THE PROBLEM:
What you return must be the full listing, word for word, with no images in it.

————

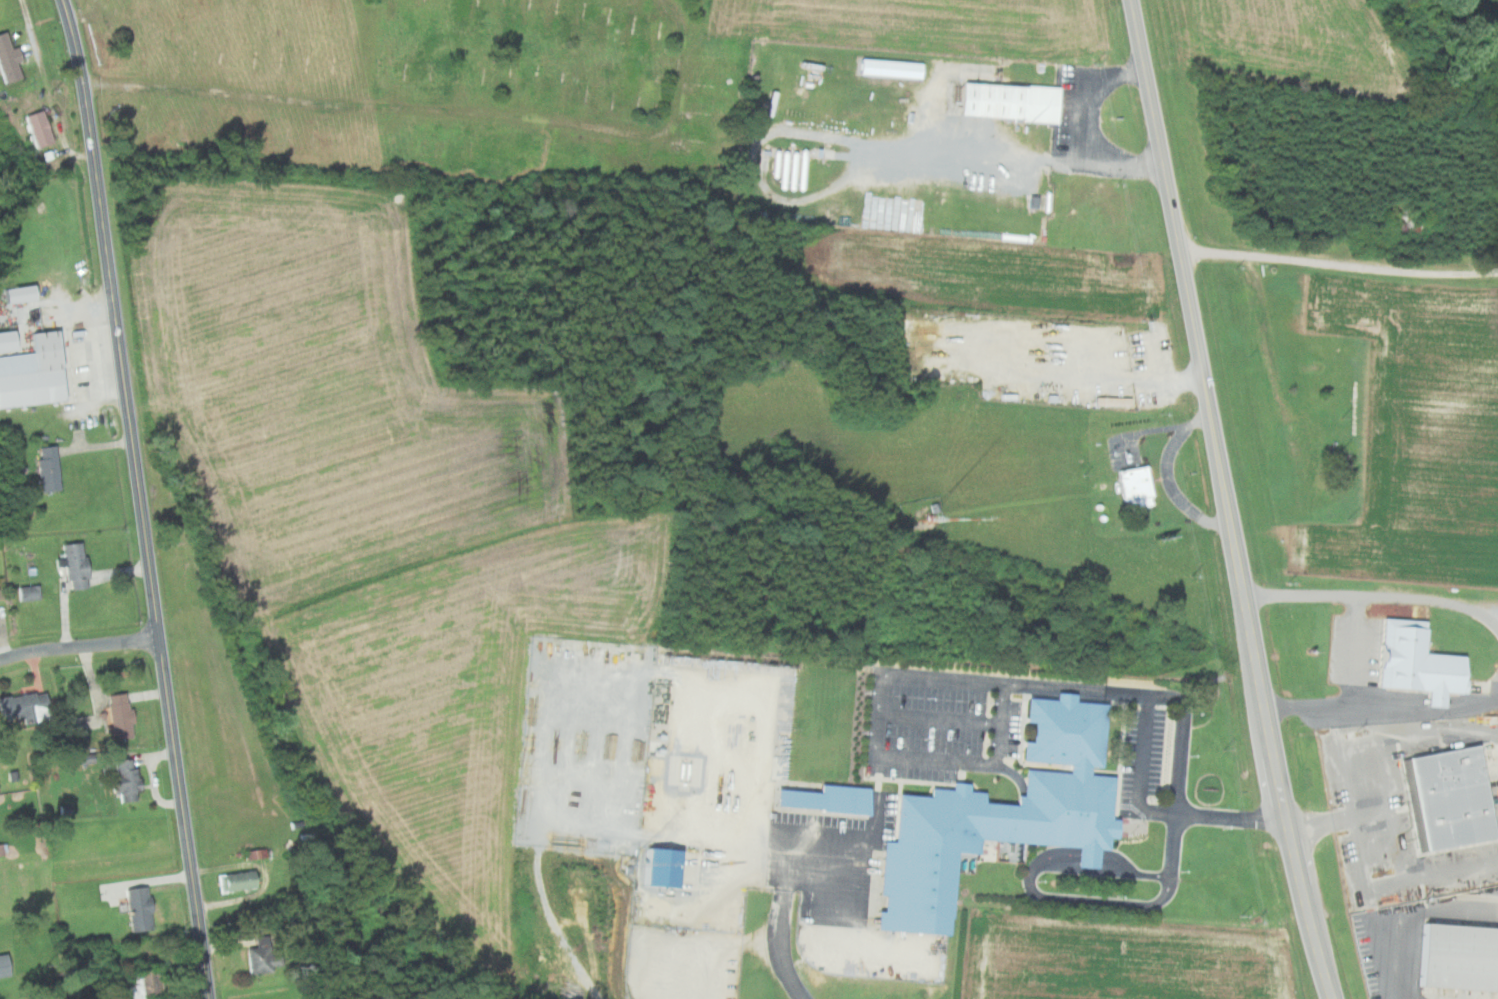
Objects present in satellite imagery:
building: (8, 60)
building: (1006, 100)
building: (37, 127)
road: (1341, 263)
building: (5, 339)
building: (31, 372)
building: (46, 468)
building: (1133, 486)
road: (140, 498)
road: (1231, 500)
building: (72, 565)
building: (26, 591)
road: (79, 647)
building: (1414, 662)
building: (23, 706)
building: (117, 715)
road: (1185, 721)
road: (875, 754)
building: (122, 779)
building: (1449, 796)
building: (823, 799)
building: (998, 815)
building: (657, 867)
building: (235, 880)
road: (784, 894)
building: (136, 908)
building: (1458, 957)
building: (256, 959)
building: (3, 965)
building: (137, 984)

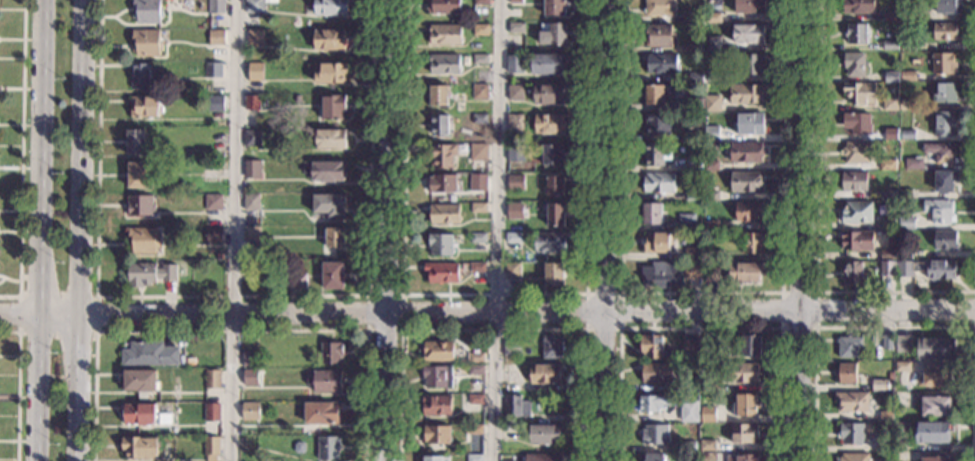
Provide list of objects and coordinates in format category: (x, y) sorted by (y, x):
building: (271, 0)
building: (515, 1)
building: (482, 2)
building: (253, 6)
building: (444, 6)
building: (858, 6)
building: (946, 6)
building: (216, 7)
building: (330, 7)
building: (554, 7)
building: (750, 7)
building: (660, 8)
building: (147, 11)
building: (907, 14)
building: (691, 16)
building: (714, 16)
building: (890, 16)
building: (516, 26)
building: (480, 30)
building: (945, 31)
building: (552, 33)
building: (749, 33)
building: (856, 33)
building: (446, 35)
building: (659, 35)
building: (216, 37)
building: (255, 37)
building: (329, 39)
building: (145, 42)
building: (713, 43)
building: (907, 44)
building: (891, 45)
building: (694, 46)
building: (480, 59)
building: (444, 63)
building: (549, 63)
building: (662, 63)
building: (854, 63)
building: (943, 63)
building: (515, 64)
building: (752, 64)
building: (213, 70)
building: (255, 71)
building: (330, 73)
building: (142, 75)
building: (907, 75)
building: (694, 76)
building: (714, 76)
building: (890, 76)
building: (480, 91)
building: (515, 92)
building: (859, 92)
building: (746, 93)
building: (547, 94)
building: (654, 94)
building: (945, 94)
building: (438, 95)
building: (252, 102)
building: (713, 102)
building: (215, 103)
building: (696, 103)
building: (890, 103)
building: (906, 104)
building: (333, 106)
building: (145, 107)
building: (479, 119)
building: (514, 122)
building: (857, 122)
building: (549, 123)
building: (749, 123)
building: (943, 123)
building: (657, 124)
building: (439, 125)
building: (711, 133)
building: (907, 134)
building: (890, 135)
building: (694, 136)
building: (252, 138)
building: (330, 138)
building: (135, 142)
building: (746, 151)
building: (940, 151)
building: (478, 152)
building: (514, 153)
building: (855, 153)
building: (551, 154)
building: (654, 155)
road: (388, 156)
building: (443, 156)
road: (21, 157)
building: (693, 162)
building: (886, 164)
building: (913, 164)
building: (710, 165)
building: (252, 168)
building: (324, 170)
building: (138, 175)
building: (478, 178)
building: (747, 181)
building: (854, 181)
building: (944, 181)
building: (659, 182)
building: (442, 183)
building: (515, 183)
building: (554, 185)
building: (904, 193)
building: (887, 194)
building: (692, 195)
building: (710, 195)
building: (213, 202)
building: (251, 202)
building: (140, 205)
building: (328, 205)
building: (478, 207)
building: (514, 211)
building: (747, 211)
building: (857, 211)
building: (941, 211)
building: (651, 213)
building: (444, 214)
building: (553, 214)
building: (686, 222)
building: (887, 223)
building: (906, 223)
building: (710, 225)
road: (816, 225)
road: (37, 230)
road: (78, 230)
road: (231, 230)
road: (497, 230)
road: (607, 230)
road: (801, 230)
building: (250, 234)
building: (214, 235)
building: (334, 237)
building: (513, 237)
building: (478, 238)
building: (143, 239)
building: (856, 239)
building: (945, 240)
building: (548, 242)
building: (656, 242)
building: (752, 242)
building: (440, 244)
building: (692, 253)
building: (888, 253)
building: (904, 253)
building: (715, 255)
building: (219, 256)
building: (477, 267)
building: (887, 268)
building: (928, 268)
building: (512, 269)
building: (692, 270)
building: (851, 270)
building: (744, 271)
building: (442, 273)
building: (710, 273)
building: (148, 274)
building: (554, 274)
building: (661, 274)
building: (332, 275)
building: (296, 281)
road: (699, 294)
road: (492, 296)
road: (97, 297)
road: (231, 297)
road: (487, 313)
road: (974, 318)
road: (815, 327)
road: (895, 328)
road: (700, 329)
road: (400, 330)
road: (492, 330)
road: (584, 330)
road: (231, 331)
building: (887, 341)
building: (902, 343)
building: (691, 344)
building: (750, 345)
building: (848, 345)
building: (652, 346)
building: (511, 347)
building: (552, 347)
building: (437, 349)
building: (933, 349)
building: (710, 350)
building: (331, 352)
building: (149, 353)
building: (476, 356)
building: (251, 359)
building: (903, 365)
building: (510, 367)
building: (476, 369)
building: (743, 371)
building: (544, 372)
building: (847, 372)
building: (657, 373)
building: (937, 374)
building: (891, 375)
building: (250, 376)
building: (437, 376)
building: (212, 379)
building: (141, 380)
building: (325, 380)
building: (513, 385)
road: (18, 386)
building: (709, 386)
building: (878, 386)
road: (383, 387)
building: (690, 387)
building: (475, 398)
building: (902, 398)
building: (852, 401)
building: (652, 402)
building: (700, 403)
building: (437, 404)
building: (516, 404)
building: (746, 405)
building: (936, 405)
building: (251, 410)
building: (688, 411)
building: (212, 412)
building: (321, 412)
building: (143, 413)
building: (708, 413)
building: (886, 416)
building: (475, 429)
building: (901, 429)
building: (509, 431)
building: (933, 431)
building: (744, 432)
building: (436, 433)
building: (544, 433)
building: (654, 433)
building: (851, 433)
building: (708, 444)
building: (883, 444)
building: (140, 445)
building: (687, 446)
building: (211, 447)
building: (328, 447)
building: (542, 456)
building: (652, 456)
building: (474, 457)
building: (853, 457)
building: (434, 458)
building: (742, 458)
building: (936, 458)
building: (509, 460)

————

ANSWER TO THE PROBLEM:
Objects present in satellite imagery:
building: (8, 60)
building: (1006, 100)
building: (37, 127)
road: (1341, 263)
building: (5, 339)
building: (31, 372)
building: (46, 468)
building: (1133, 486)
road: (140, 498)
road: (1231, 500)
building: (72, 565)
building: (26, 591)
road: (79, 647)
building: (1414, 662)
building: (23, 706)
building: (117, 715)
road: (1185, 721)
road: (875, 754)
building: (122, 779)
building: (1449, 796)
building: (823, 799)
building: (998, 815)
building: (657, 867)
building: (235, 880)
road: (784, 894)
building: (136, 908)
building: (1458, 957)
building: (256, 959)
building: (3, 965)
building: (137, 984)

Provide list of objects and coordinates in format category: (x, y) sorted by (y, x):
building: (271, 0)
building: (515, 1)
building: (482, 2)
building: (253, 6)
building: (444, 6)
building: (858, 6)
building: (946, 6)
building: (216, 7)
building: (330, 7)
building: (554, 7)
building: (750, 7)
building: (660, 8)
building: (147, 11)
building: (907, 14)
building: (691, 16)
building: (714, 16)
building: (890, 16)
building: (516, 26)
building: (480, 30)
building: (945, 31)
building: (552, 33)
building: (749, 33)
building: (856, 33)
building: (446, 35)
building: (659, 35)
building: (216, 37)
building: (255, 37)
building: (329, 39)
building: (145, 42)
building: (713, 43)
building: (907, 44)
building: (891, 45)
building: (694, 46)
building: (480, 59)
building: (444, 63)
building: (549, 63)
building: (662, 63)
building: (854, 63)
building: (943, 63)
building: (515, 64)
building: (752, 64)
building: (213, 70)
building: (255, 71)
building: (330, 73)
building: (142, 75)
building: (907, 75)
building: (694, 76)
building: (714, 76)
building: (890, 76)
building: (480, 91)
building: (515, 92)
building: (859, 92)
building: (746, 93)
building: (547, 94)
building: (654, 94)
building: (945, 94)
building: (438, 95)
building: (252, 102)
building: (713, 102)
building: (215, 103)
building: (696, 103)
building: (890, 103)
building: (906, 104)
building: (333, 106)
building: (145, 107)
building: (479, 119)
building: (514, 122)
building: (857, 122)
building: (549, 123)
building: (749, 123)
building: (943, 123)
building: (657, 124)
building: (439, 125)
building: (711, 133)
building: (907, 134)
building: (890, 135)
building: (694, 136)
building: (252, 138)
building: (330, 138)
building: (135, 142)
building: (746, 151)
building: (940, 151)
building: (478, 152)
building: (514, 153)
building: (855, 153)
building: (551, 154)
building: (654, 155)
road: (388, 156)
building: (443, 156)
road: (21, 157)
building: (693, 162)
building: (886, 164)
building: (913, 164)
building: (710, 165)
building: (252, 168)
building: (324, 170)
building: (138, 175)
building: (478, 178)
building: (747, 181)
building: (854, 181)
building: (944, 181)
building: (659, 182)
building: (442, 183)
building: (515, 183)
building: (554, 185)
building: (904, 193)
building: (887, 194)
building: (692, 195)
building: (710, 195)
building: (213, 202)
building: (251, 202)
building: (140, 205)
building: (328, 205)
building: (478, 207)
building: (514, 211)
building: (747, 211)
building: (857, 211)
building: (941, 211)
building: (651, 213)
building: (444, 214)
building: (553, 214)
building: (686, 222)
building: (887, 223)
building: (906, 223)
building: (710, 225)
road: (816, 225)
road: (37, 230)
road: (78, 230)
road: (231, 230)
road: (497, 230)
road: (607, 230)
road: (801, 230)
building: (250, 234)
building: (214, 235)
building: (334, 237)
building: (513, 237)
building: (478, 238)
building: (143, 239)
building: (856, 239)
building: (945, 240)
building: (548, 242)
building: (656, 242)
building: (752, 242)
building: (440, 244)
building: (692, 253)
building: (888, 253)
building: (904, 253)
building: (715, 255)
building: (219, 256)
building: (477, 267)
building: (887, 268)
building: (928, 268)
building: (512, 269)
building: (692, 270)
building: (851, 270)
building: (744, 271)
building: (442, 273)
building: (710, 273)
building: (148, 274)
building: (554, 274)
building: (661, 274)
building: (332, 275)
building: (296, 281)
road: (699, 294)
road: (492, 296)
road: (97, 297)
road: (231, 297)
road: (487, 313)
road: (974, 318)
road: (815, 327)
road: (895, 328)
road: (700, 329)
road: (400, 330)
road: (492, 330)
road: (584, 330)
road: (231, 331)
building: (887, 341)
building: (902, 343)
building: (691, 344)
building: (750, 345)
building: (848, 345)
building: (652, 346)
building: (511, 347)
building: (552, 347)
building: (437, 349)
building: (933, 349)
building: (710, 350)
building: (331, 352)
building: (149, 353)
building: (476, 356)
building: (251, 359)
building: (903, 365)
building: (510, 367)
building: (476, 369)
building: (743, 371)
building: (544, 372)
building: (847, 372)
building: (657, 373)
building: (937, 374)
building: (891, 375)
building: (250, 376)
building: (437, 376)
building: (212, 379)
building: (141, 380)
building: (325, 380)
building: (513, 385)
road: (18, 386)
building: (709, 386)
building: (878, 386)
road: (383, 387)
building: (690, 387)
building: (475, 398)
building: (902, 398)
building: (852, 401)
building: (652, 402)
building: (700, 403)
building: (437, 404)
building: (516, 404)
building: (746, 405)
building: (936, 405)
building: (251, 410)
building: (688, 411)
building: (212, 412)
building: (321, 412)
building: (143, 413)
building: (708, 413)
building: (886, 416)
building: (475, 429)
building: (901, 429)
building: (509, 431)
building: (933, 431)
building: (744, 432)
building: (436, 433)
building: (544, 433)
building: (654, 433)
building: (851, 433)
building: (708, 444)
building: (883, 444)
building: (140, 445)
building: (687, 446)
building: (211, 447)
building: (328, 447)
building: (542, 456)
building: (652, 456)
building: (474, 457)
building: (853, 457)
building: (434, 458)
building: (742, 458)
building: (936, 458)
building: (509, 460)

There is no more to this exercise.